» REQUIRED ACTION: Give the lines again exactly as they appear below, from the line with "purple plate D4:E9" to the line with "none -> yellow brick A6:C7 level 2", both included, and only those lines. Leave every picture out.

Data entries
* * * * * * * * *

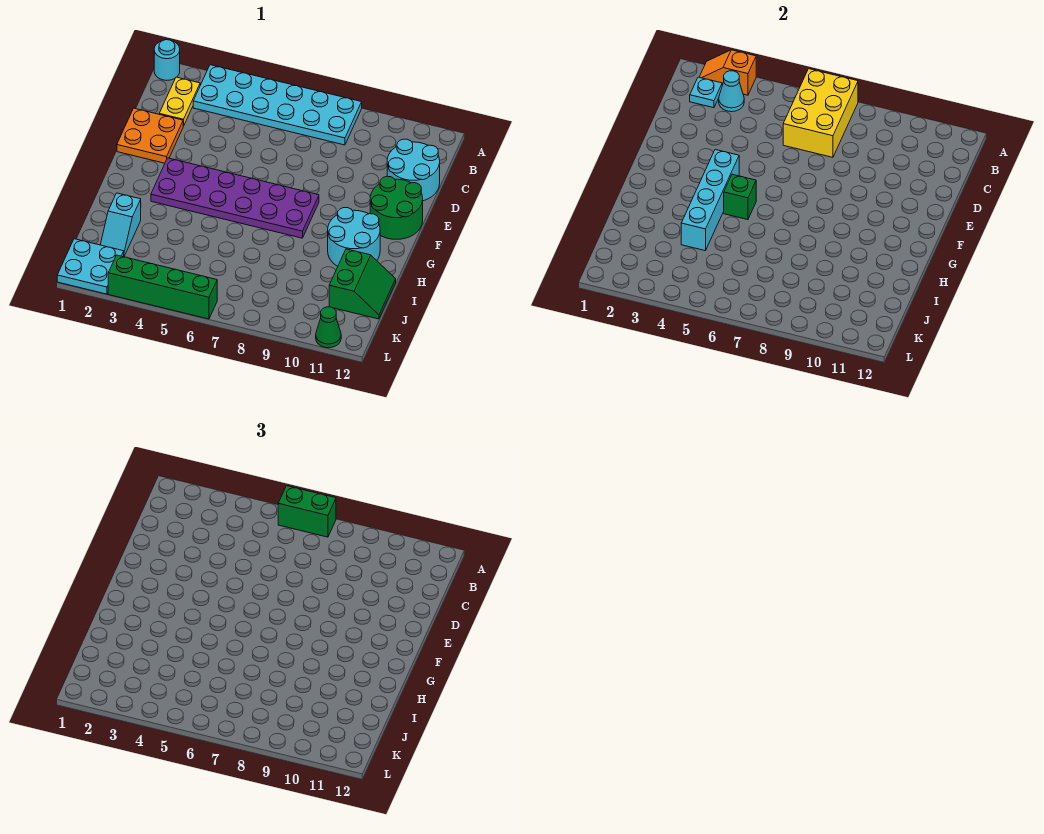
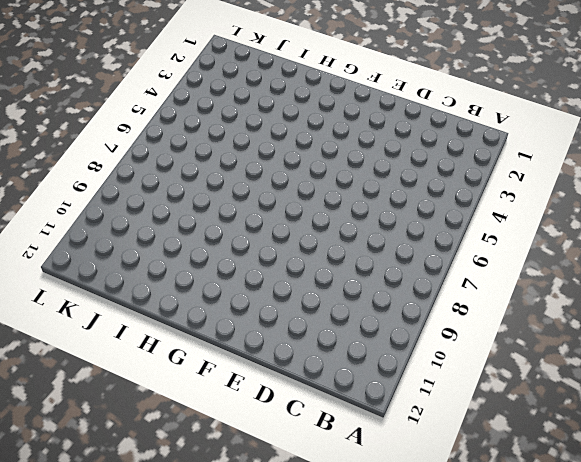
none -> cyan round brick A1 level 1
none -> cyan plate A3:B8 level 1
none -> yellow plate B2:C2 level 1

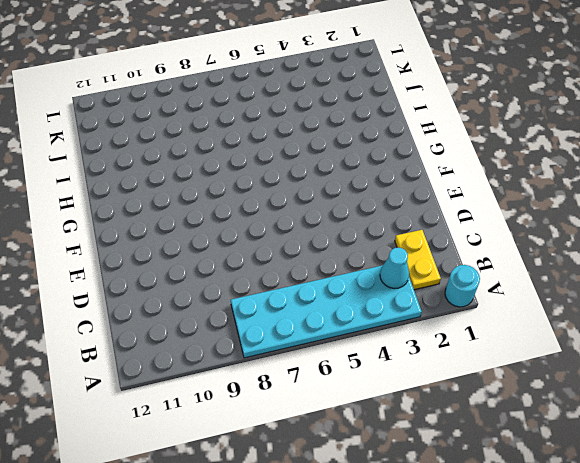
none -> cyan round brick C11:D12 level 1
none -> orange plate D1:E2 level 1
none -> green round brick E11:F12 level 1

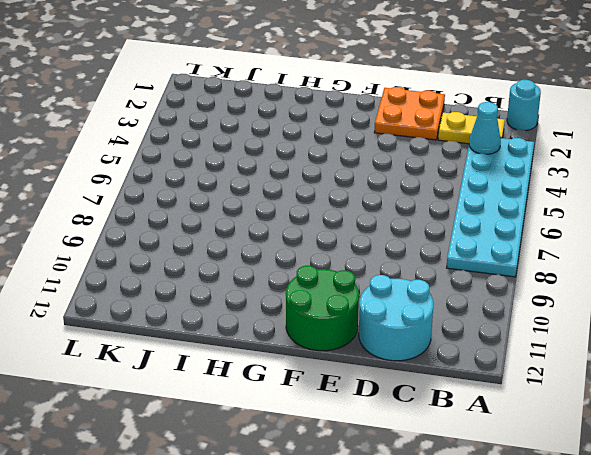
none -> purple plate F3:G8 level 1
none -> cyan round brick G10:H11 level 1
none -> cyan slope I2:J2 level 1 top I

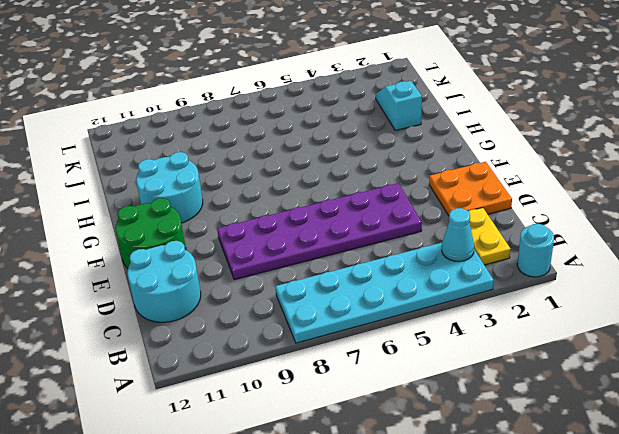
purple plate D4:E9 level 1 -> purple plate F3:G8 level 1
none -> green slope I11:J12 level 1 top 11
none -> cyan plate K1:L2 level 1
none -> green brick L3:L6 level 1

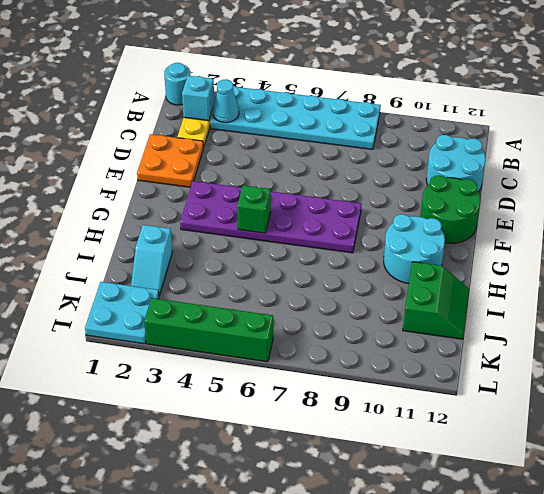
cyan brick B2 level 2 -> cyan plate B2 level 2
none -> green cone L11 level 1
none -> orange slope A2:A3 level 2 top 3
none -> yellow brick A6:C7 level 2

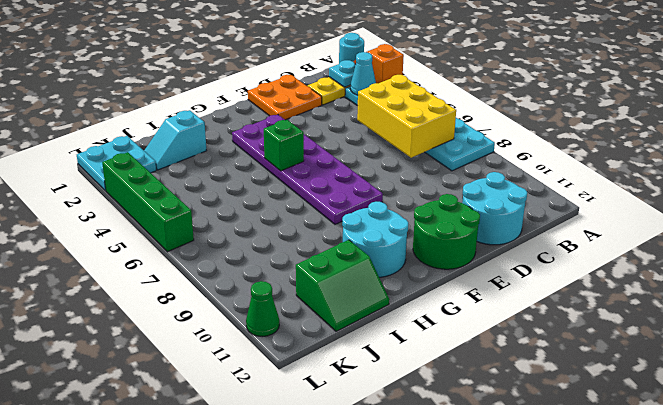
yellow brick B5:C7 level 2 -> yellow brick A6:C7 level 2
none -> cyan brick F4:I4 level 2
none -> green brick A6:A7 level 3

* * * * * * * * *

» YOUR SOLUTION:
purple plate D4:E9 level 1 -> purple plate F3:G8 level 1
none -> green slope I11:J12 level 1 top 11
none -> cyan plate K1:L2 level 1
none -> green brick L3:L6 level 1

cyan brick B2 level 2 -> cyan plate B2 level 2
none -> green cone L11 level 1
none -> orange slope A2:A3 level 2 top 3
none -> yellow brick A6:C7 level 2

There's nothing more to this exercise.